Exercise directions. Apart from the pictures, write out the records that follow exactly.
——
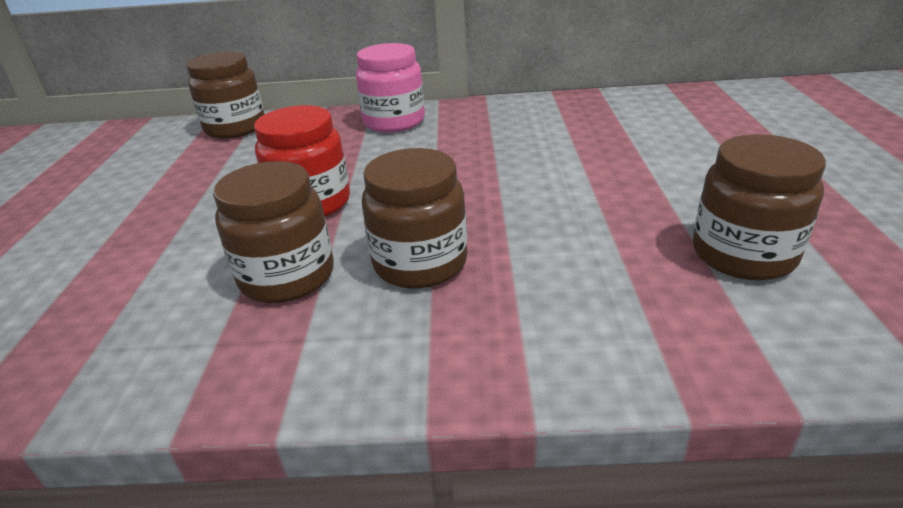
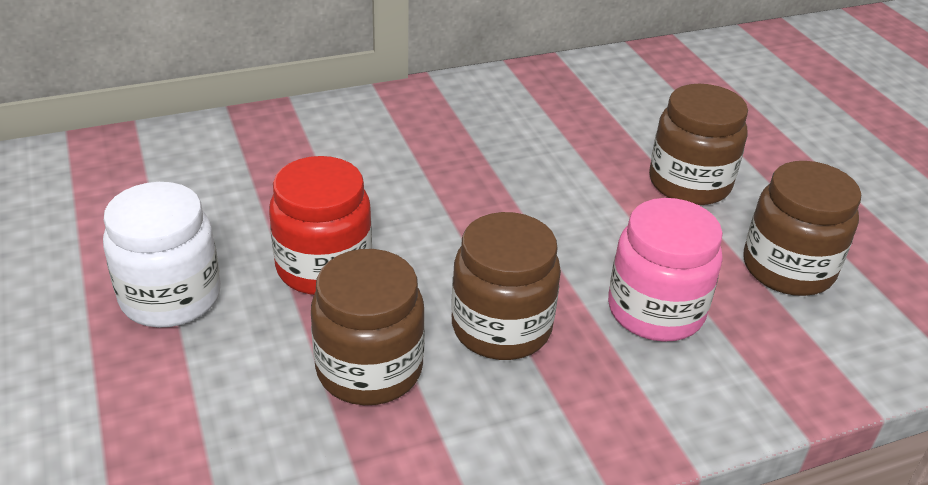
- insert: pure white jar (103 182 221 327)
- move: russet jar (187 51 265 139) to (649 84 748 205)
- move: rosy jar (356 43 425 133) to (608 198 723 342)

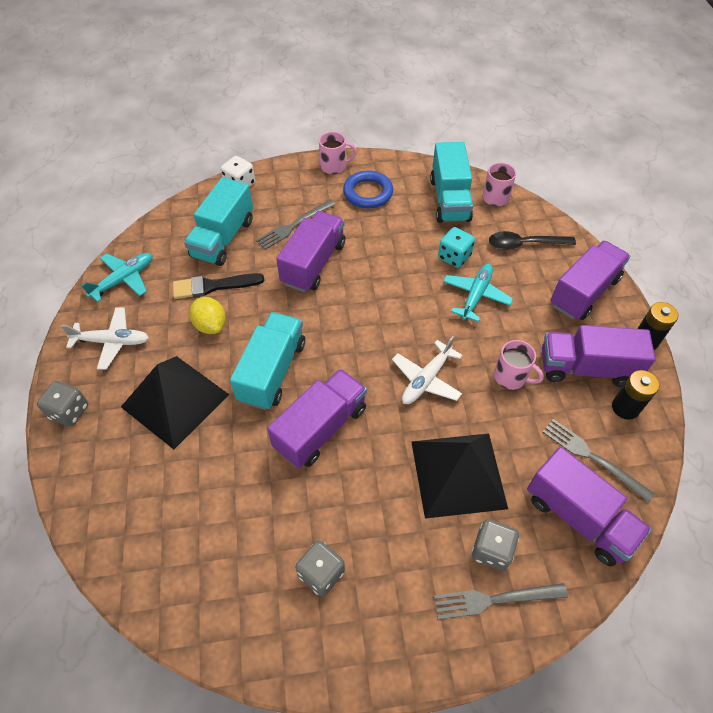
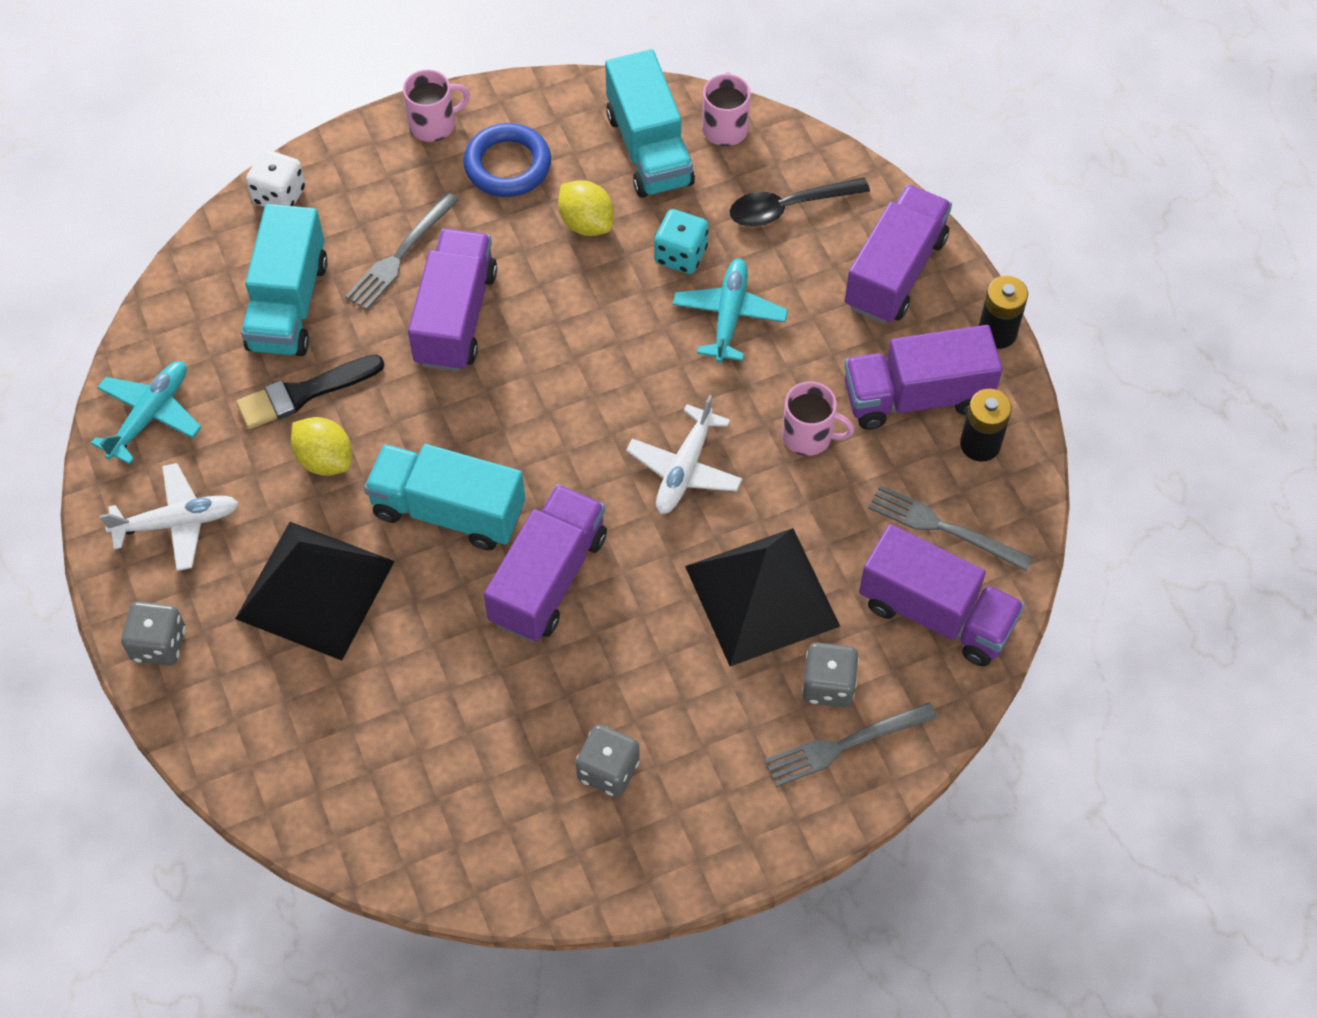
- insert: golden toy lemon (558 180 614 236)
- rotate: turquoise lorry (230 312 305 410) = (364 444 525 550) 75 degrees counterclockwise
——
Your response.
- insert: pure white jar (103 182 221 327)
- move: russet jar (187 51 265 139) to (649 84 748 205)
- move: rosy jar (356 43 425 133) to (608 198 723 342)

- insert: golden toy lemon (558 180 614 236)
- rotate: turquoise lorry (230 312 305 410) = (364 444 525 550) 75 degrees counterclockwise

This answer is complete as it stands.